• To do:
Every line from the one containing "R201: 3k (0V, 3V3) -> 3k (3V3, RESET)" to the final line of the material below must be reproduced exactly; leave out all other lines.

[[ Entries shown, beginning ]]

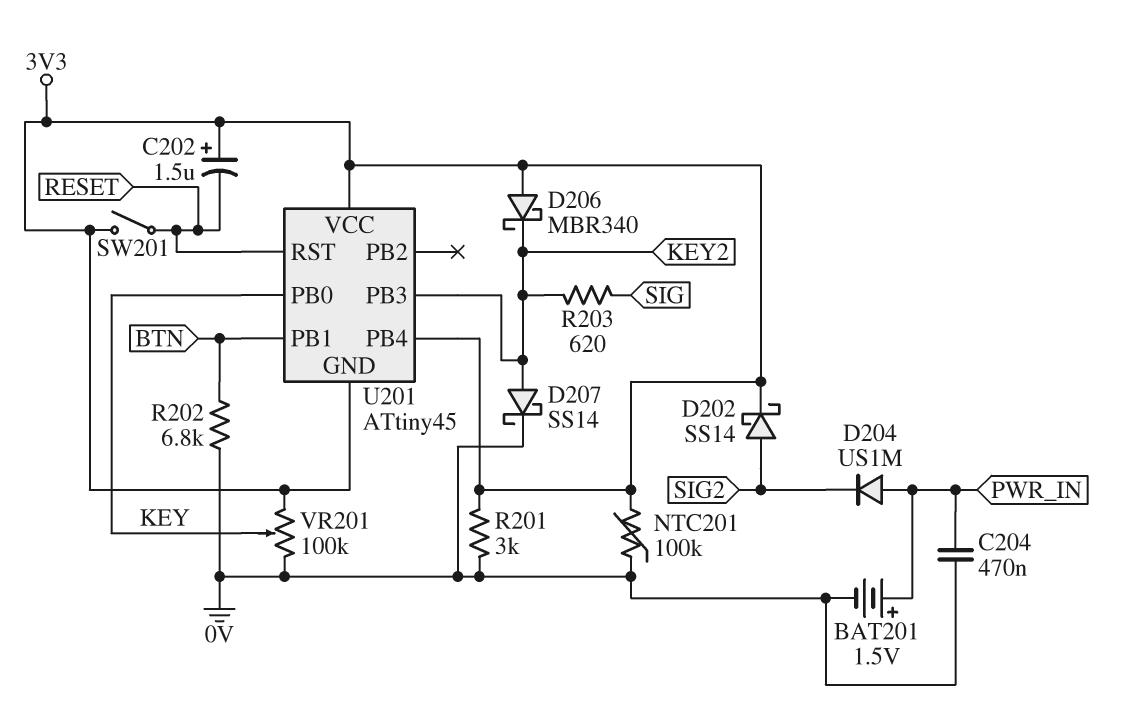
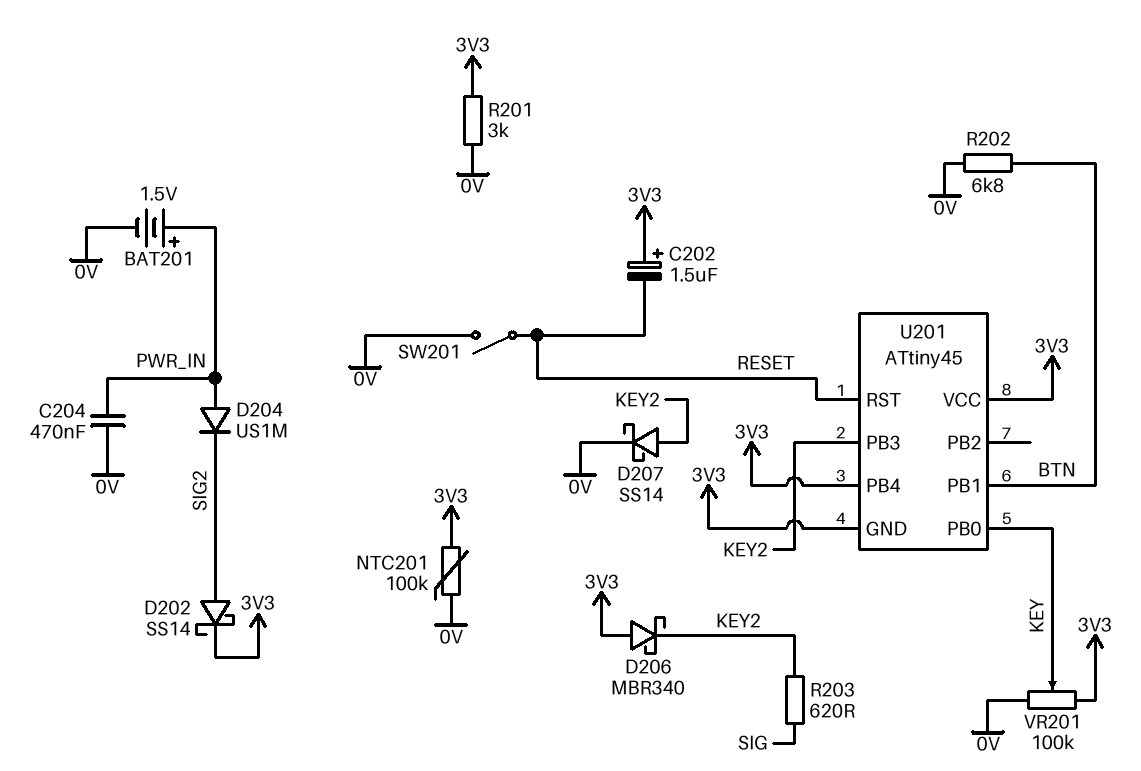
SW201: switch (3V3, RESET) -> switch (0V, RESET)

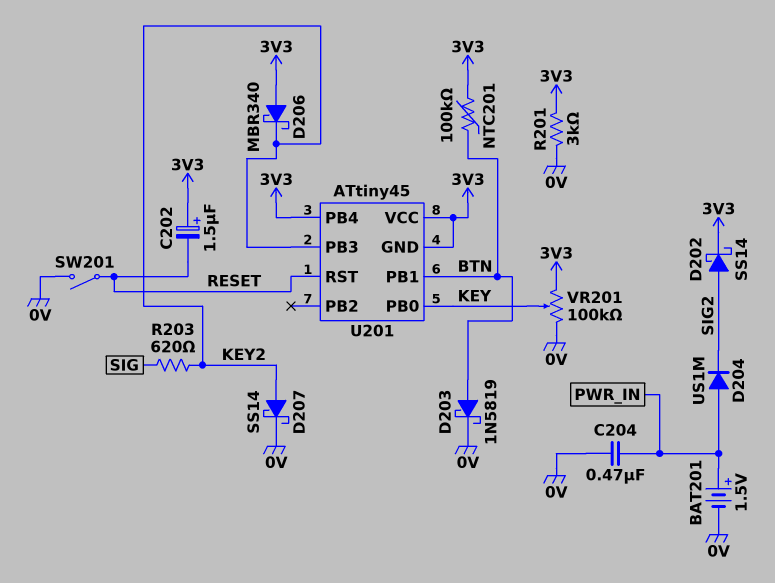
D203: none -> schottky 1N5819 (A BTN, K 0V)
NTC201: 100k (0V, 3V3) -> 100k (3V3, BTN)
R202: 6.8k (0V, BTN) -> none

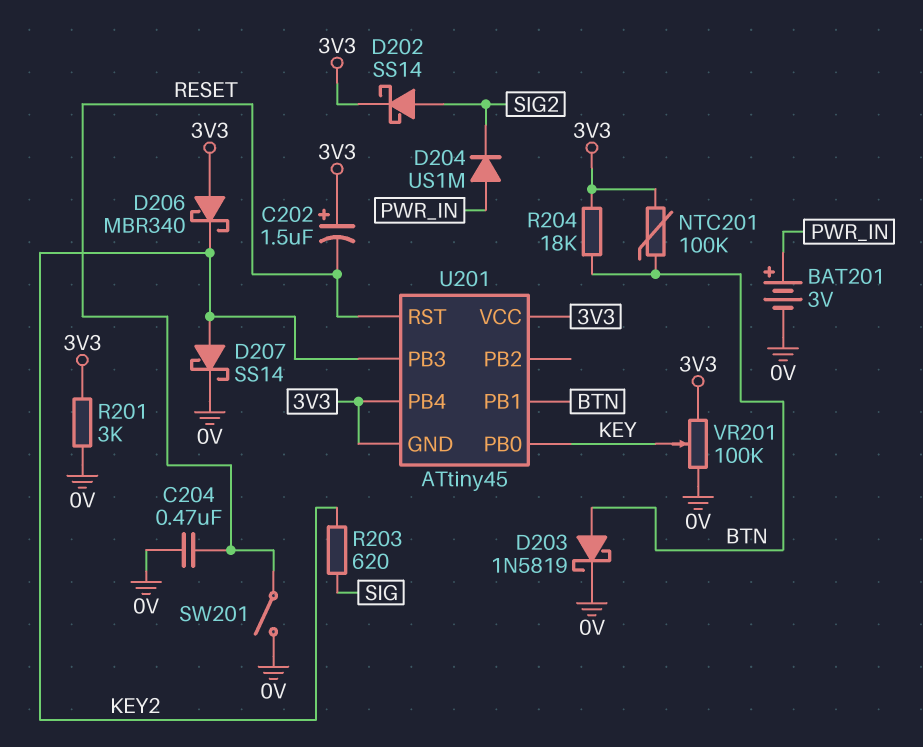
BAT201: 1.5V (plus PWR_IN, minus 0V) -> 3V (plus PWR_IN, minus 0V)
C204: 470nF (0V, PWR_IN) -> 470nF (0V, RESET)
R204: none -> 18k (3V3, BTN)

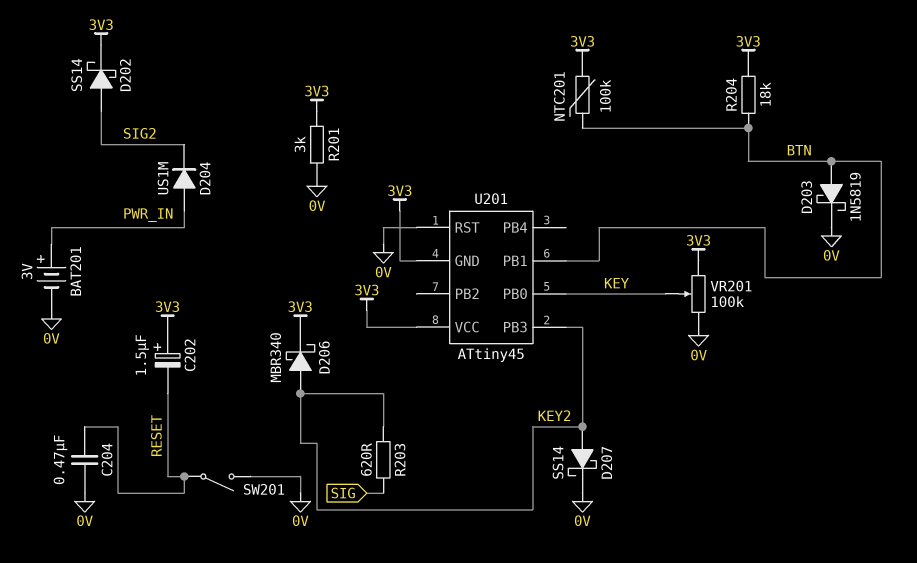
D206: schottky MBR340 (A 3V3, K KEY2) -> schottky MBR340 (A KEY2, K 3V3)
U201 pin PB4: 3V3 -> none
U201 pin RST: RESET -> 0V

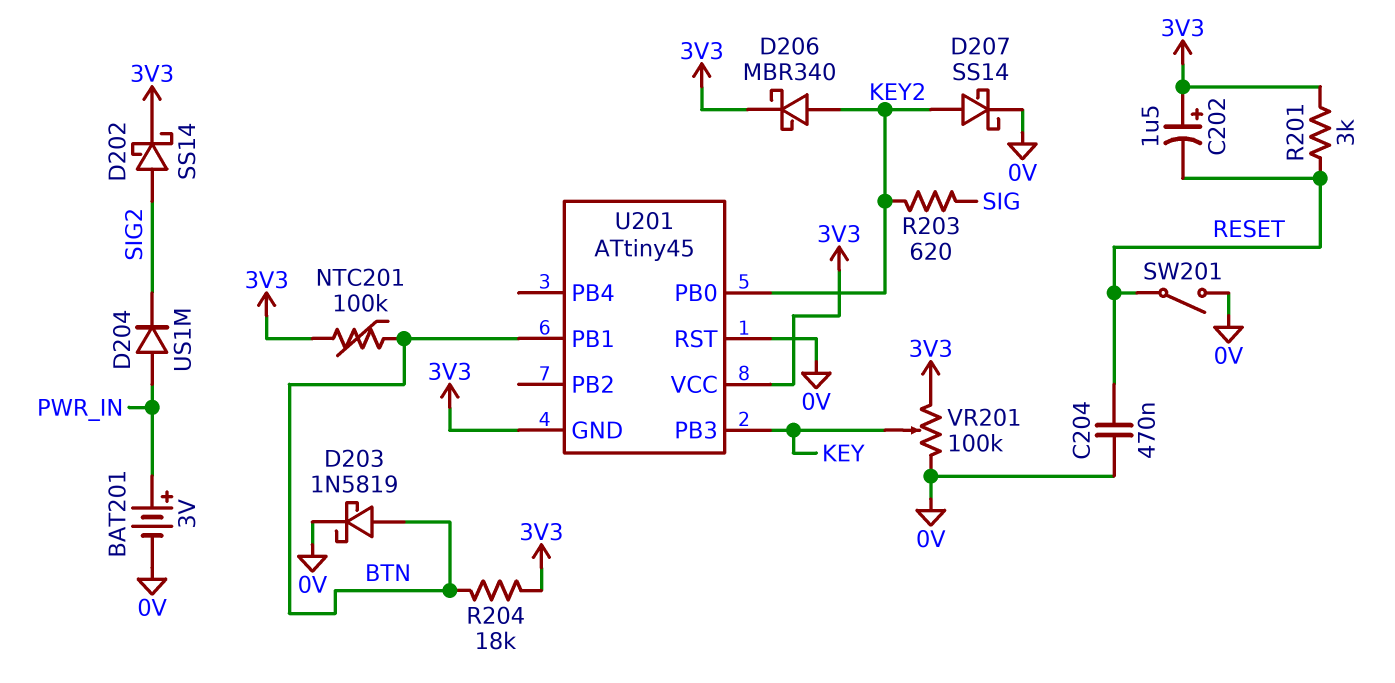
R201: 3k (0V, 3V3) -> 3k (3V3, RESET)
U201 pin PB0: KEY -> KEY2
U201 pin PB3: KEY2 -> KEY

[[ Entries shown, end ]]

• Written response:
R201: 3k (0V, 3V3) -> 3k (3V3, RESET)
U201 pin PB0: KEY -> KEY2
U201 pin PB3: KEY2 -> KEY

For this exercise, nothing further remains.